[Stored data]
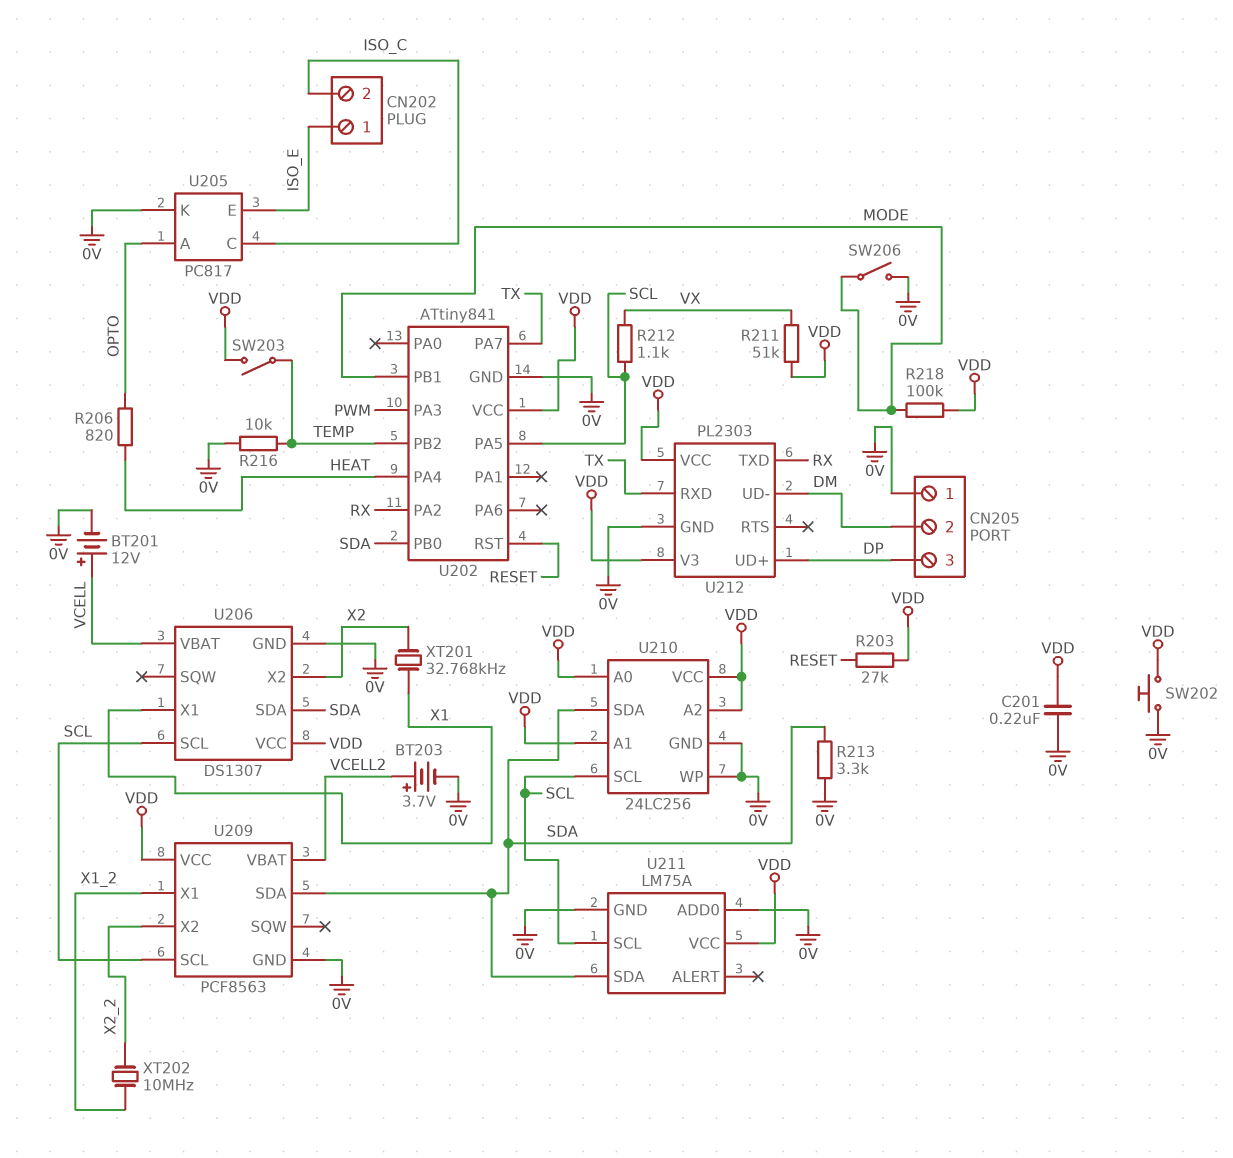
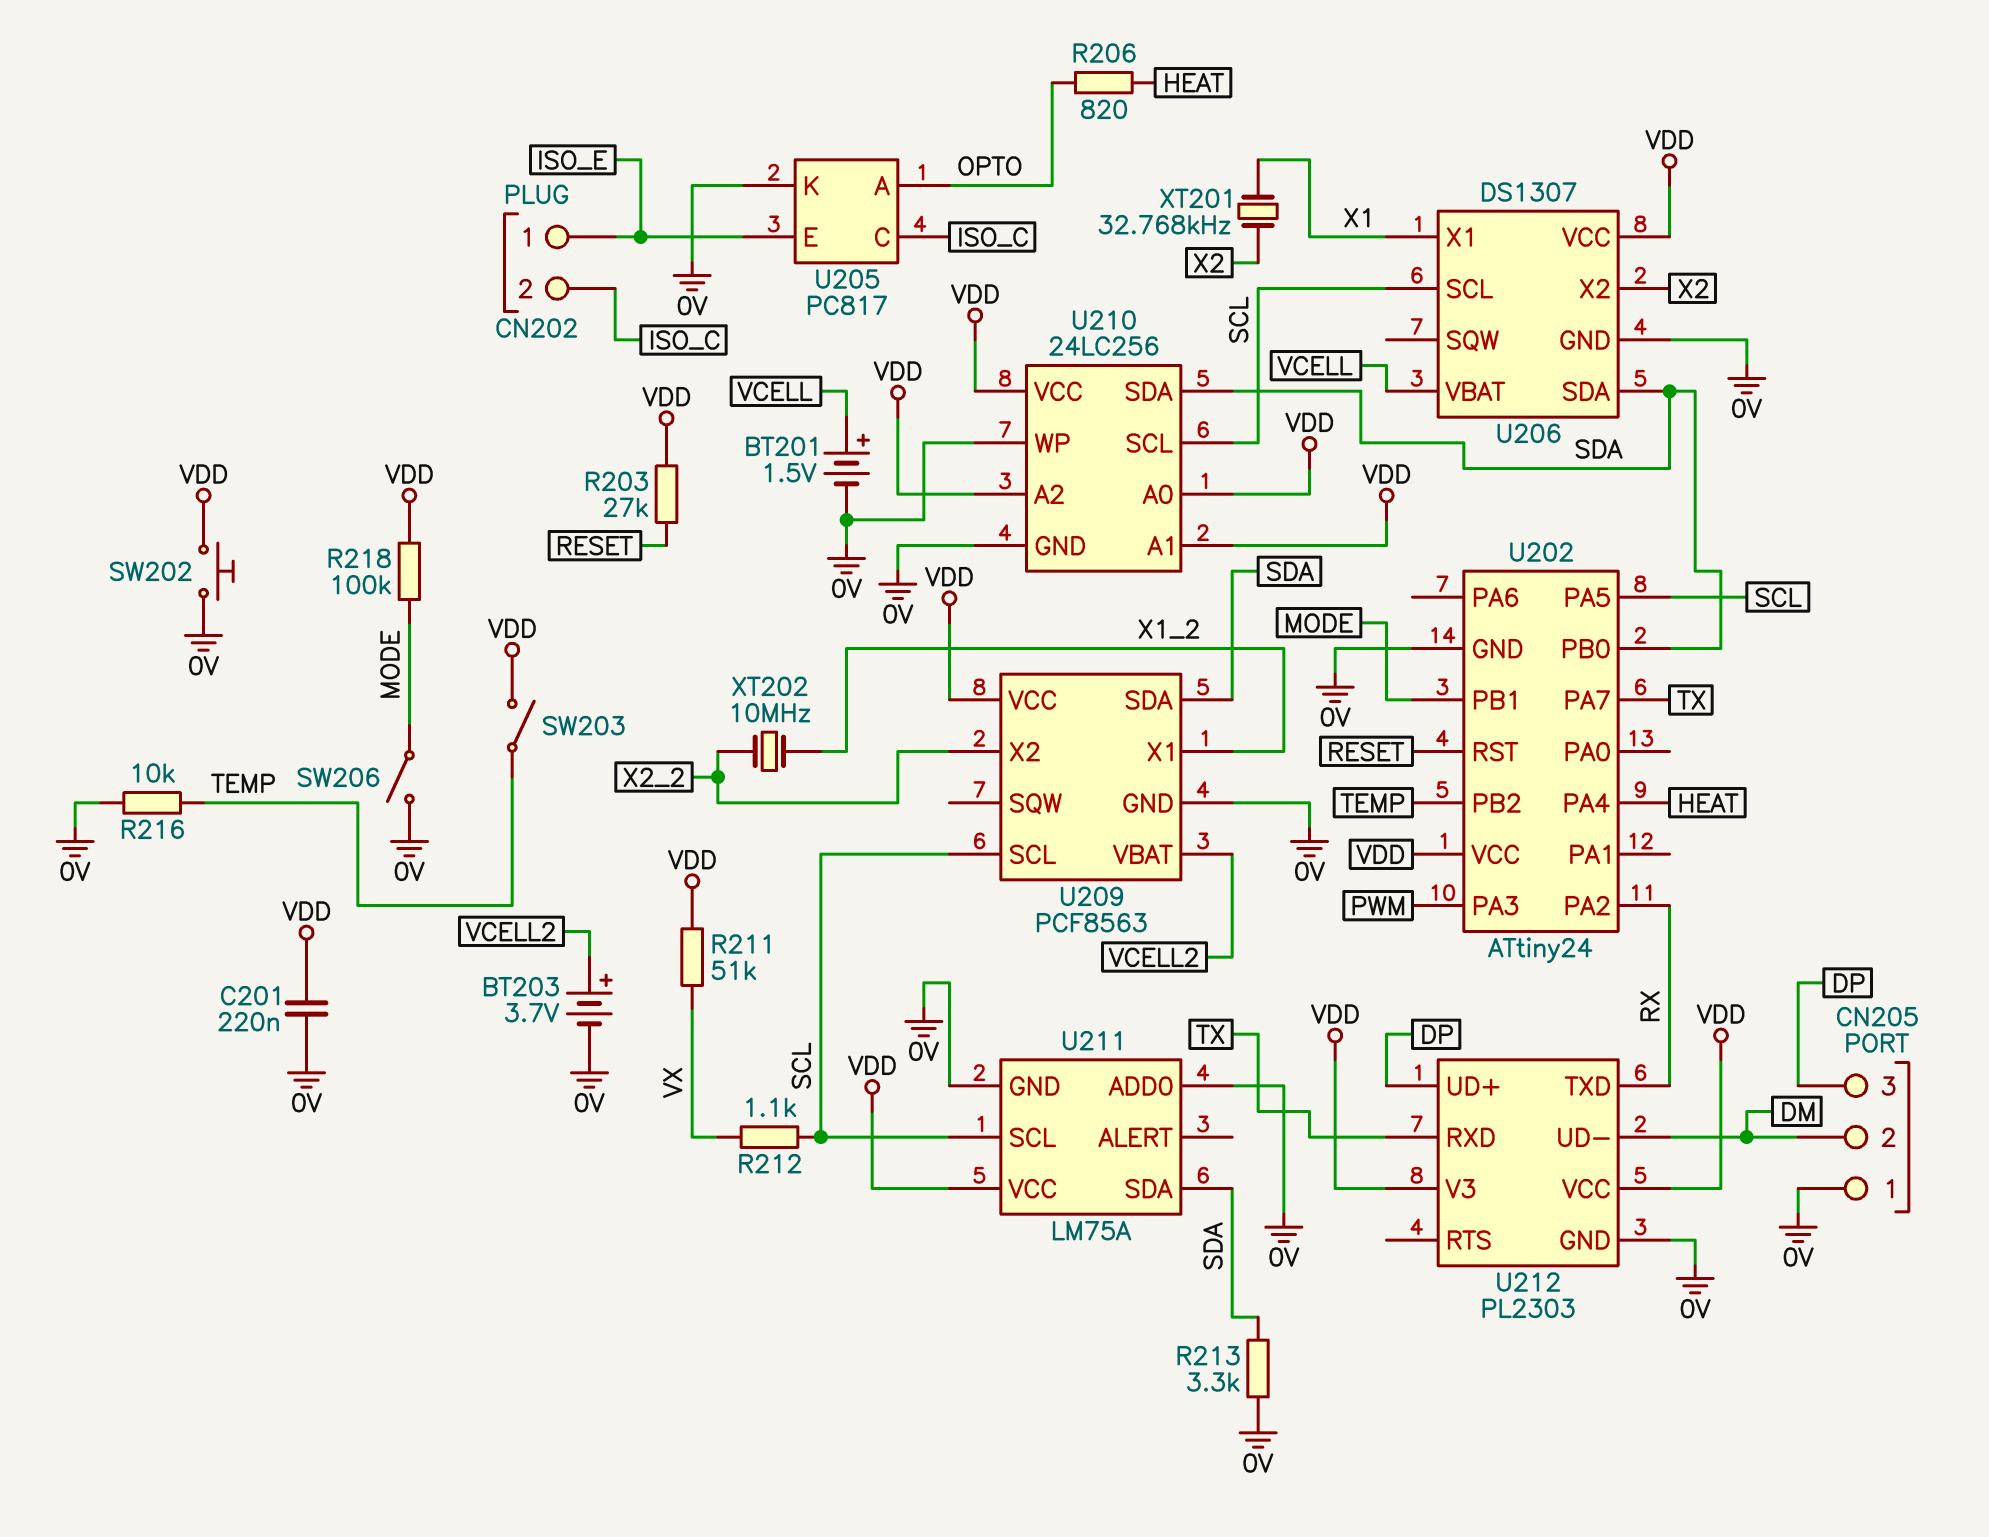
BT201: 12V (plus VCELL, minus 0V) -> 1.5V (plus VCELL, minus 0V)
U202: ATtiny841 -> ATtiny24

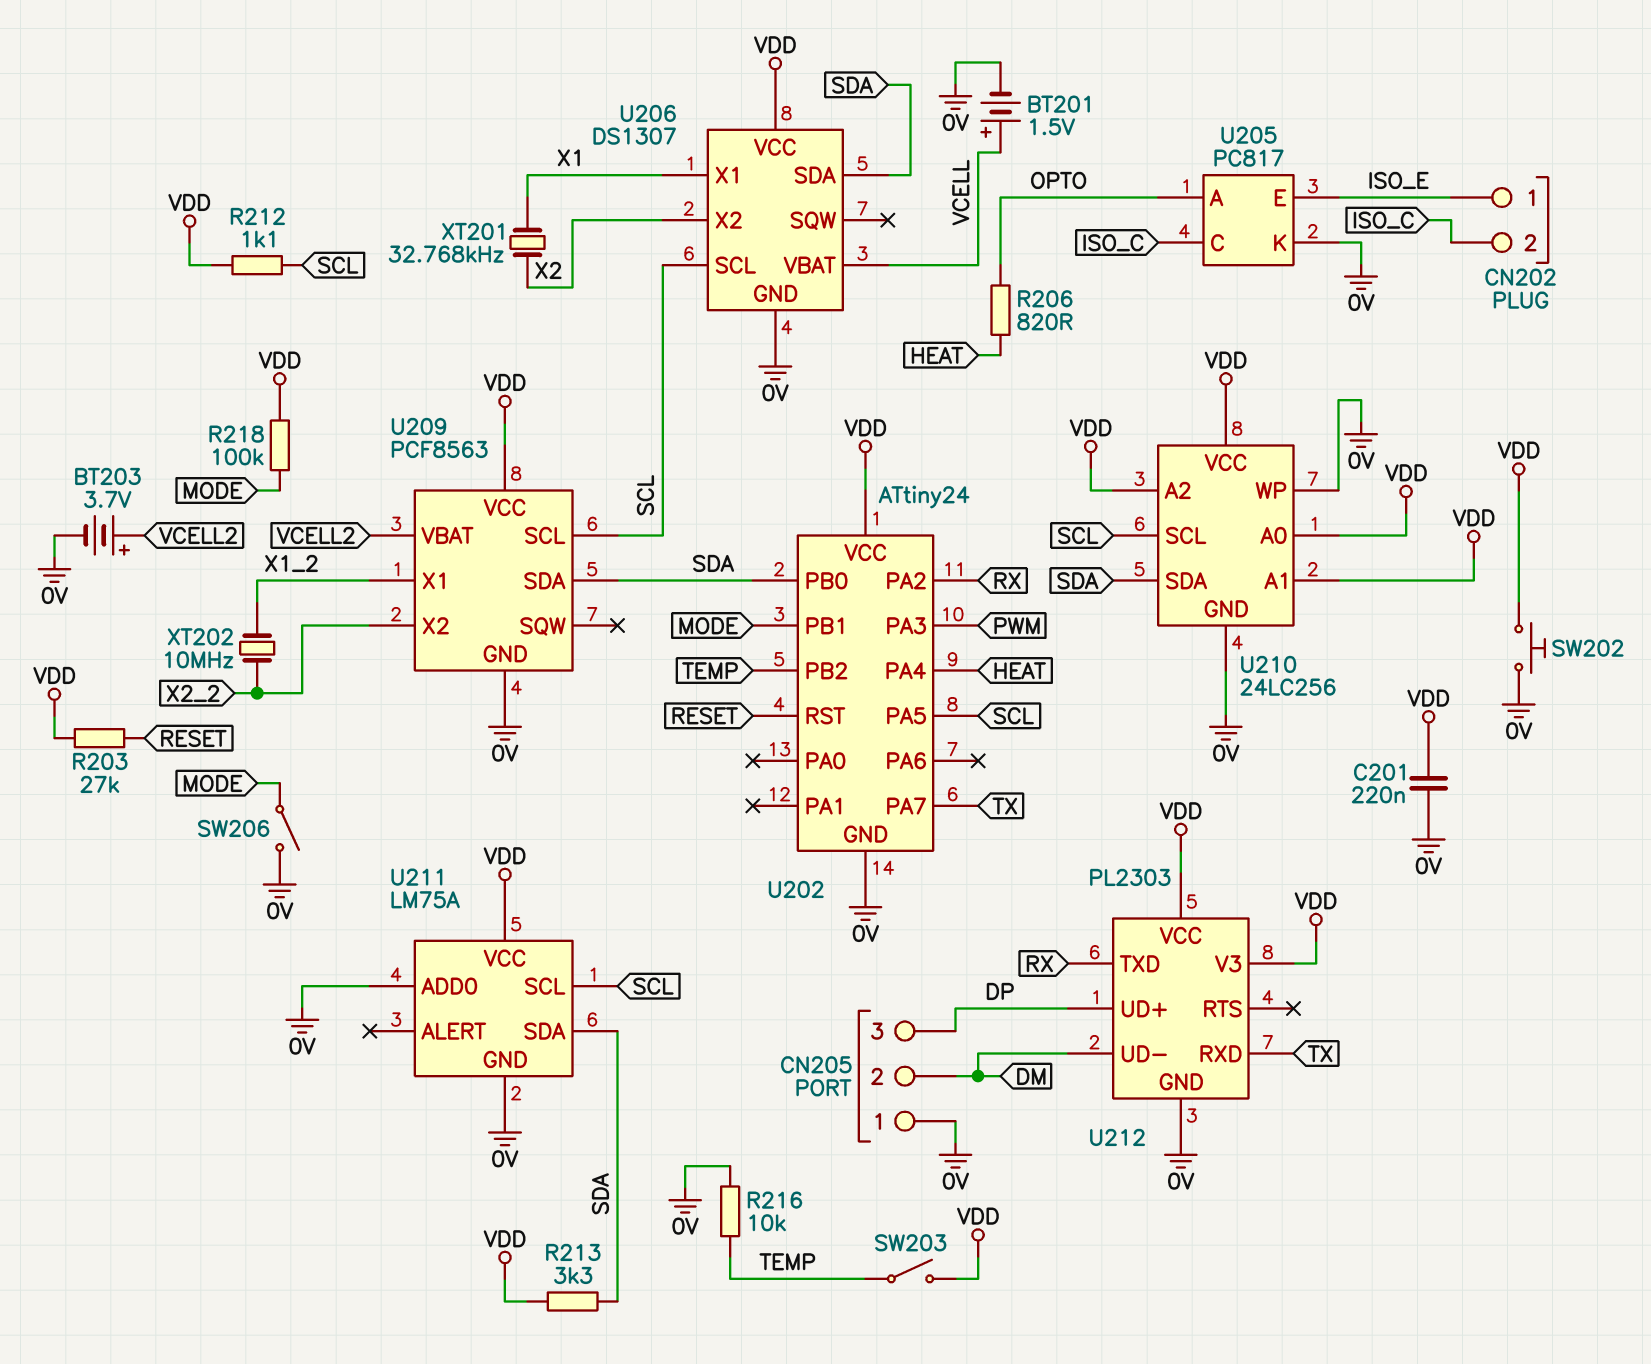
R211: 51k (VDD, VX) -> none
R212: 1.1k (SCL, VX) -> 1.1k (SCL, VDD)
R213: 3.3k (0V, SDA) -> 3.3k (SDA, VDD)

◆ Exercise description
Every entry, exactly as written: transcribe it, passing over any pictures.

◆ Written response
BT201: 12V (plus VCELL, minus 0V) -> 1.5V (plus VCELL, minus 0V)
U202: ATtiny841 -> ATtiny24

R211: 51k (VDD, VX) -> none
R212: 1.1k (SCL, VX) -> 1.1k (SCL, VDD)
R213: 3.3k (0V, SDA) -> 3.3k (SDA, VDD)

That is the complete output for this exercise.